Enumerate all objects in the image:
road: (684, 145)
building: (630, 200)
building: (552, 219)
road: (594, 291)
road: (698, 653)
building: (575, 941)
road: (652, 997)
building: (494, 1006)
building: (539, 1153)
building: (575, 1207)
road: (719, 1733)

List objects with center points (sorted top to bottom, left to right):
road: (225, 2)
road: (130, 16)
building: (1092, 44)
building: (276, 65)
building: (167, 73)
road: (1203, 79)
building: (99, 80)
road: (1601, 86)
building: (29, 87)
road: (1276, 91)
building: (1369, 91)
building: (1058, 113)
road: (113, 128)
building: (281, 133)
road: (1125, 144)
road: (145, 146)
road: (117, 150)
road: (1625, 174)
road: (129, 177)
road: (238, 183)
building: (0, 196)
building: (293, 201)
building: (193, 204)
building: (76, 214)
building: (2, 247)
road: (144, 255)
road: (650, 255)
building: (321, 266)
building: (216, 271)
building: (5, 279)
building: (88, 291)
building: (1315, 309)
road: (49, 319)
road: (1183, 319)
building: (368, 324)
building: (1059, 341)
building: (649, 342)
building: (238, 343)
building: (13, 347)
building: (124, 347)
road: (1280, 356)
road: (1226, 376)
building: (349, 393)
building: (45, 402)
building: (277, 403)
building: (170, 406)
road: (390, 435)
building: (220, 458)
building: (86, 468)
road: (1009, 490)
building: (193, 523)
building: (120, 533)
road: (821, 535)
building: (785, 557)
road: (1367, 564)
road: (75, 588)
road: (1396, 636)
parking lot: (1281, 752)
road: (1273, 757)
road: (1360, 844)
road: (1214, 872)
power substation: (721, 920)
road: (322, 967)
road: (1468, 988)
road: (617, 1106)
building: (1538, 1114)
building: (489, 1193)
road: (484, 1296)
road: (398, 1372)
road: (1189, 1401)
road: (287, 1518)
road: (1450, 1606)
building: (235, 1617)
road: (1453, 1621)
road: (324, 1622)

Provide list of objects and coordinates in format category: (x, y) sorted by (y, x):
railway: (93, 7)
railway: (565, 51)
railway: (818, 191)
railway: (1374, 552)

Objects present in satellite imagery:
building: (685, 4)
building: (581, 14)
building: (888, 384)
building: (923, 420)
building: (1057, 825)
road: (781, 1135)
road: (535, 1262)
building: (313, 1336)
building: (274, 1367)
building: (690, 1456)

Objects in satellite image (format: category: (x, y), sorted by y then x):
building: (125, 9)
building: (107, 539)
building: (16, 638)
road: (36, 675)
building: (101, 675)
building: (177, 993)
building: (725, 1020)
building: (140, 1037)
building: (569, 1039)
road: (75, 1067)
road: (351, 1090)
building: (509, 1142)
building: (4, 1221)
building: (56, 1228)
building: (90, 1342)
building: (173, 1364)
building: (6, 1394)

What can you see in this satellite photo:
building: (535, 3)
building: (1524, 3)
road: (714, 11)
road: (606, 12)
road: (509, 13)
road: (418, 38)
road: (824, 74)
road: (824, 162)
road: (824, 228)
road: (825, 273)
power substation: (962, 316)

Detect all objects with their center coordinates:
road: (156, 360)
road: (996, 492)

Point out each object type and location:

* AIM OF THE EXERCISE
Exactly as they appear above, write out all of the lines.

* ANSWER TO THIS PROBLEM
Enumerate all objects in the image:
road: (684, 145)
building: (630, 200)
building: (552, 219)
road: (594, 291)
road: (698, 653)
building: (575, 941)
road: (652, 997)
building: (494, 1006)
building: (539, 1153)
building: (575, 1207)
road: (719, 1733)

List objects with center points (sorted top to bottom, left to right):
road: (225, 2)
road: (130, 16)
building: (1092, 44)
building: (276, 65)
building: (167, 73)
road: (1203, 79)
building: (99, 80)
road: (1601, 86)
building: (29, 87)
road: (1276, 91)
building: (1369, 91)
building: (1058, 113)
road: (113, 128)
building: (281, 133)
road: (1125, 144)
road: (145, 146)
road: (117, 150)
road: (1625, 174)
road: (129, 177)
road: (238, 183)
building: (0, 196)
building: (293, 201)
building: (193, 204)
building: (76, 214)
building: (2, 247)
road: (144, 255)
road: (650, 255)
building: (321, 266)
building: (216, 271)
building: (5, 279)
building: (88, 291)
building: (1315, 309)
road: (49, 319)
road: (1183, 319)
building: (368, 324)
building: (1059, 341)
building: (649, 342)
building: (238, 343)
building: (13, 347)
building: (124, 347)
road: (1280, 356)
road: (1226, 376)
building: (349, 393)
building: (45, 402)
building: (277, 403)
building: (170, 406)
road: (390, 435)
building: (220, 458)
building: (86, 468)
road: (1009, 490)
building: (193, 523)
building: (120, 533)
road: (821, 535)
building: (785, 557)
road: (1367, 564)
road: (75, 588)
road: (1396, 636)
parking lot: (1281, 752)
road: (1273, 757)
road: (1360, 844)
road: (1214, 872)
power substation: (721, 920)
road: (322, 967)
road: (1468, 988)
road: (617, 1106)
building: (1538, 1114)
building: (489, 1193)
road: (484, 1296)
road: (398, 1372)
road: (1189, 1401)
road: (287, 1518)
road: (1450, 1606)
building: (235, 1617)
road: (1453, 1621)
road: (324, 1622)

Provide list of objects and coordinates in format category: (x, y) sorted by (y, x):
railway: (93, 7)
railway: (565, 51)
railway: (818, 191)
railway: (1374, 552)

Objects present in satellite imagery:
building: (685, 4)
building: (581, 14)
building: (888, 384)
building: (923, 420)
building: (1057, 825)
road: (781, 1135)
road: (535, 1262)
building: (313, 1336)
building: (274, 1367)
building: (690, 1456)

Objects in satellite image (format: category: (x, y), sorted by y then x):
building: (125, 9)
building: (107, 539)
building: (16, 638)
road: (36, 675)
building: (101, 675)
building: (177, 993)
building: (725, 1020)
building: (140, 1037)
building: (569, 1039)
road: (75, 1067)
road: (351, 1090)
building: (509, 1142)
building: (4, 1221)
building: (56, 1228)
building: (90, 1342)
building: (173, 1364)
building: (6, 1394)

What can you see in this satellite photo:
building: (535, 3)
building: (1524, 3)
road: (714, 11)
road: (606, 12)
road: (509, 13)
road: (418, 38)
road: (824, 74)
road: (824, 162)
road: (824, 228)
road: (825, 273)
power substation: (962, 316)

Detect all objects with their center coordinates:
road: (156, 360)
road: (996, 492)

Point out each object type and location:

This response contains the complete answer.